> [Dataset content]
=== Section Start ===
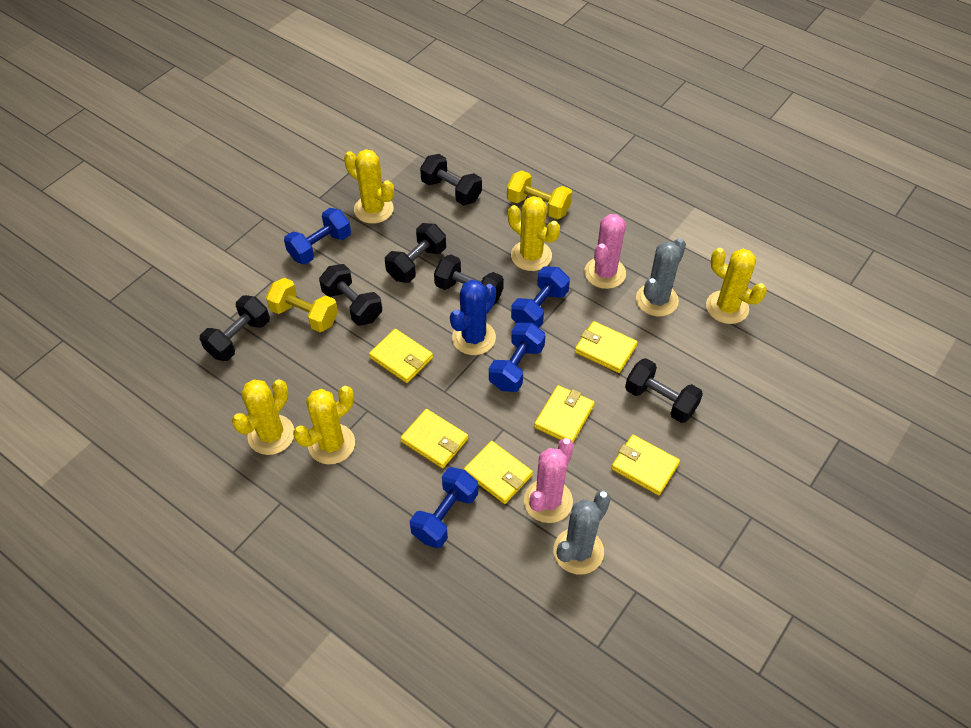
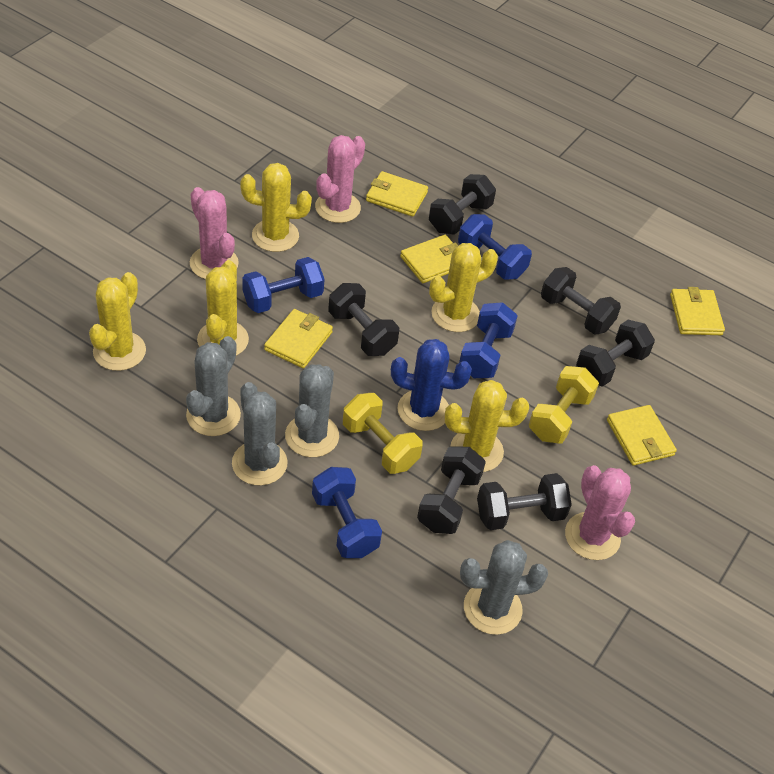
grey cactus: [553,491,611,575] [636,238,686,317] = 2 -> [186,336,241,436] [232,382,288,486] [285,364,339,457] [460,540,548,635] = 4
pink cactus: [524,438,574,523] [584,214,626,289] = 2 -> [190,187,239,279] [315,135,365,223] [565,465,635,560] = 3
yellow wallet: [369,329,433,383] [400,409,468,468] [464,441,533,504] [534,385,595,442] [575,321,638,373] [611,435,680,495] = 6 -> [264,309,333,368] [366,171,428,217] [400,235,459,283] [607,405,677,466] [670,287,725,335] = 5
=== Section End ===
=== Section Start ===
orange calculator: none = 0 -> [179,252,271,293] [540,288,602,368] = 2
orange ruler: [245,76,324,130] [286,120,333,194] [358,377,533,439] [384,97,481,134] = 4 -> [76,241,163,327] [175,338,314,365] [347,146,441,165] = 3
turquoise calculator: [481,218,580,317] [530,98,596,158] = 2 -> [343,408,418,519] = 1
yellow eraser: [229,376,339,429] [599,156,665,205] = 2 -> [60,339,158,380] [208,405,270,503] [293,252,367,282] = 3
=== Section End ===
> [Request]
Everything above from the line containing "turquoise calculator: [481,218,580,317]" down to the line containing "yellow eraser: [229,376,339,429]" is to be transcribed exactly, with both of those lines included and nothing else added.

> [Written response]
turquoise calculator: [481,218,580,317] [530,98,596,158] = 2 -> [343,408,418,519] = 1
yellow eraser: [229,376,339,429] [599,156,665,205] = 2 -> [60,339,158,380] [208,405,270,503] [293,252,367,282] = 3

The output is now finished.